Count the lines of the data that have the word "plus", then report the number without anything else.

####################

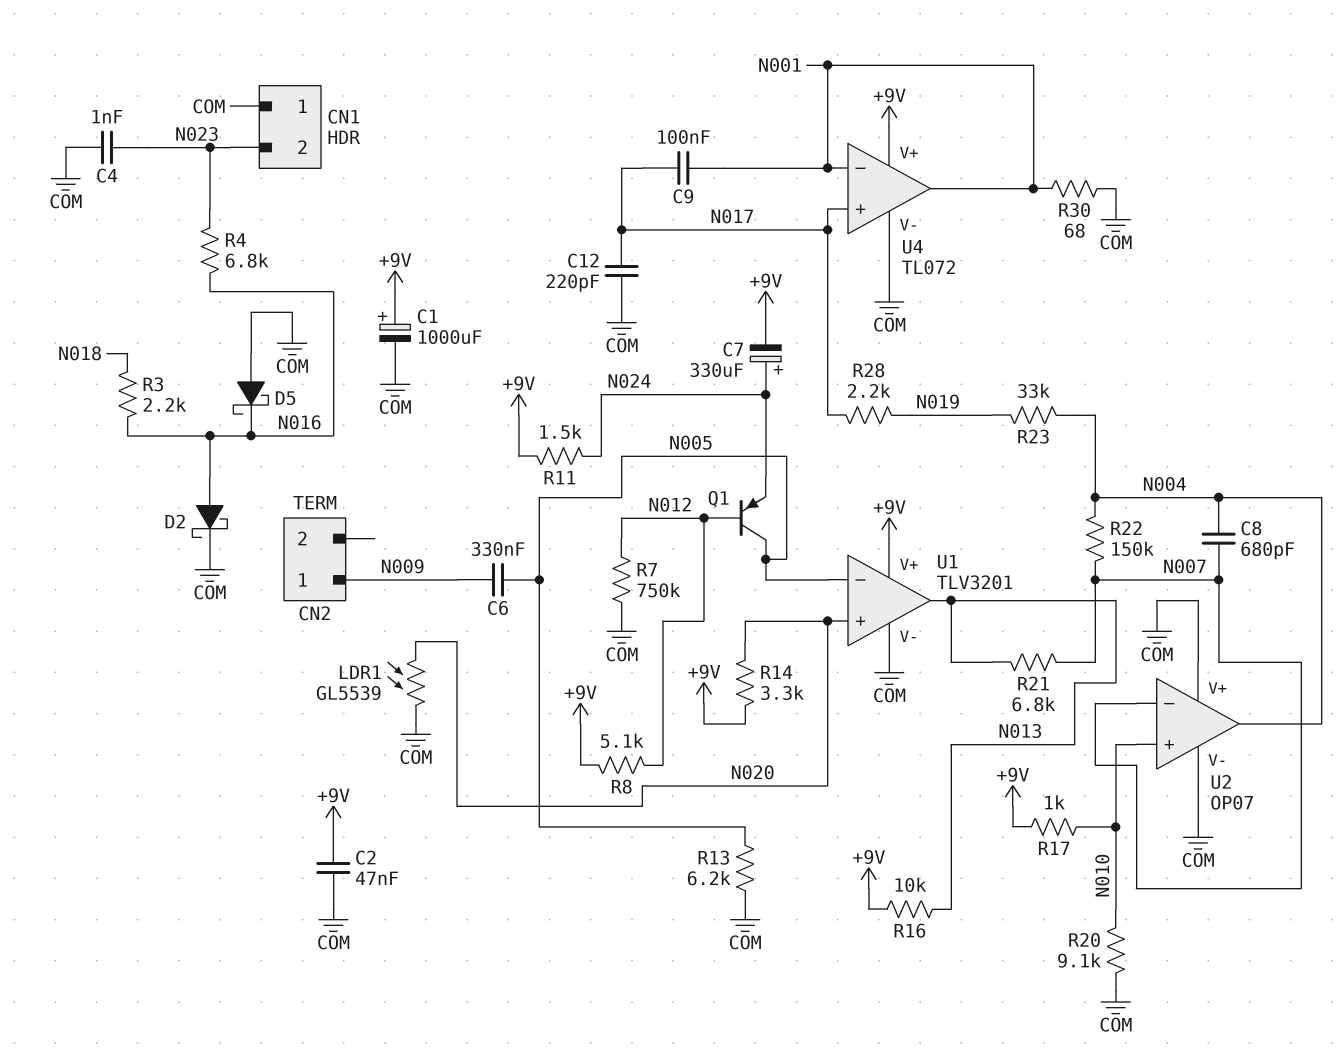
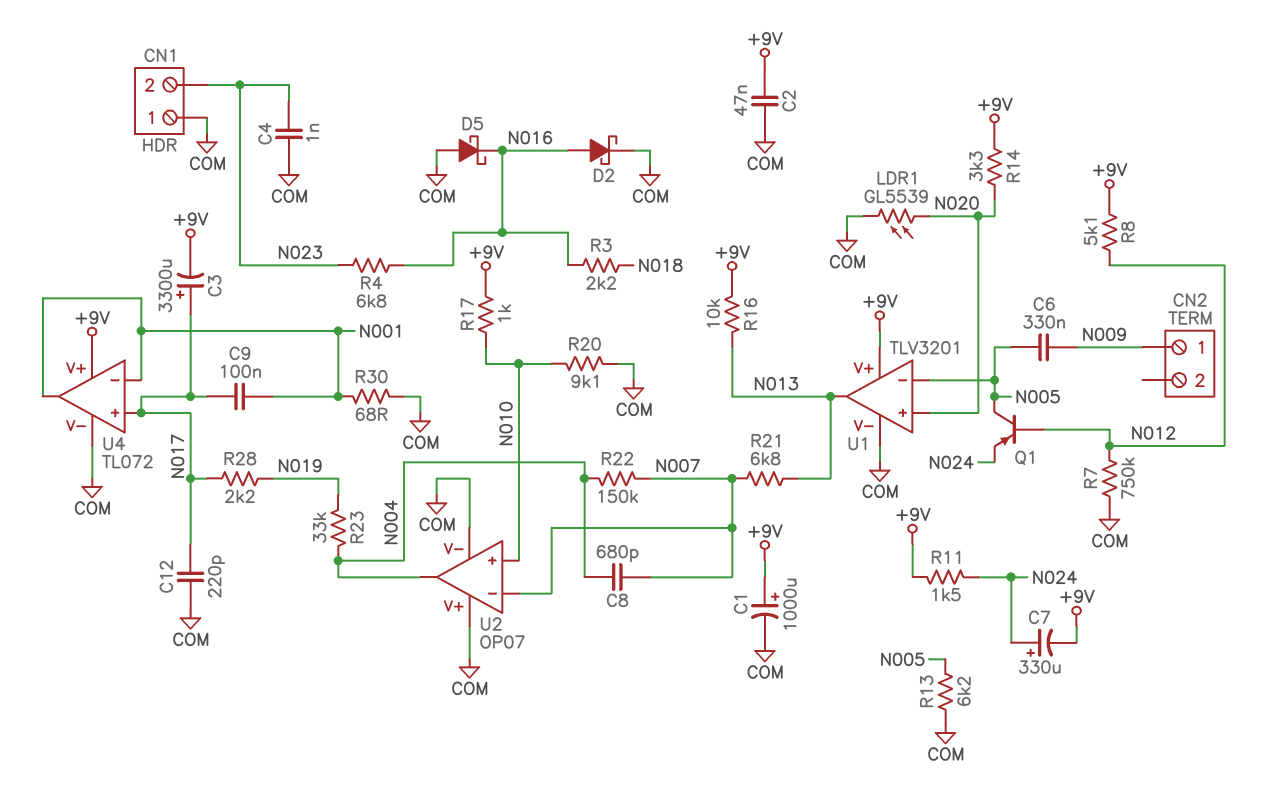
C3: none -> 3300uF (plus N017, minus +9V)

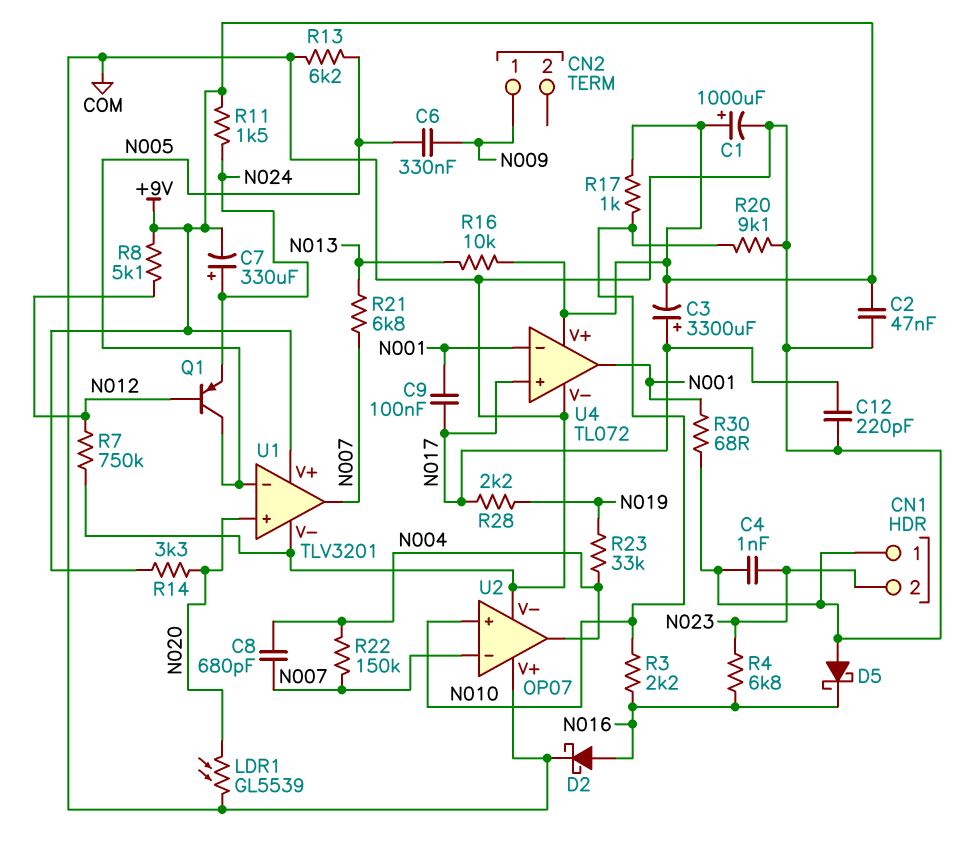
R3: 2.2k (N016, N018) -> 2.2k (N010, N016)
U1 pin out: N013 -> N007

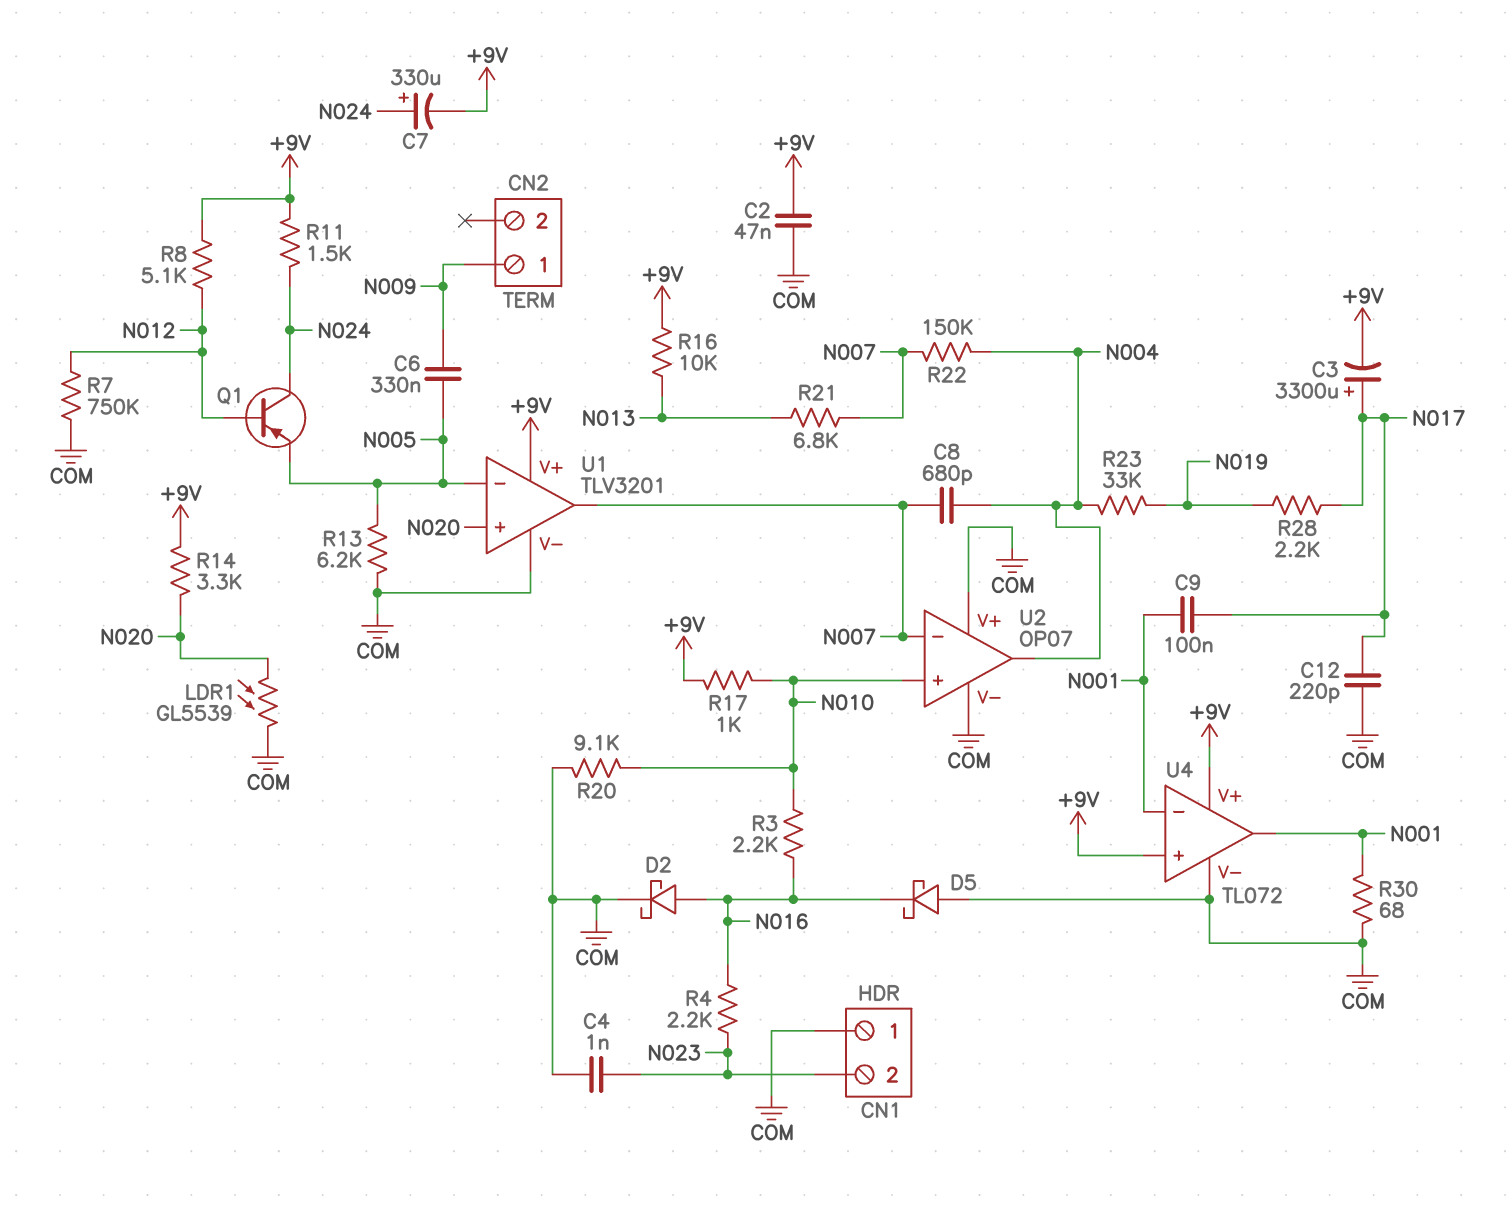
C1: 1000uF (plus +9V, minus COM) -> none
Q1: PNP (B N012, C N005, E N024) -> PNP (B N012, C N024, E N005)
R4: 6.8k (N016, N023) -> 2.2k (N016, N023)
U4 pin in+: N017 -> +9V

####################

**Written answer:** 2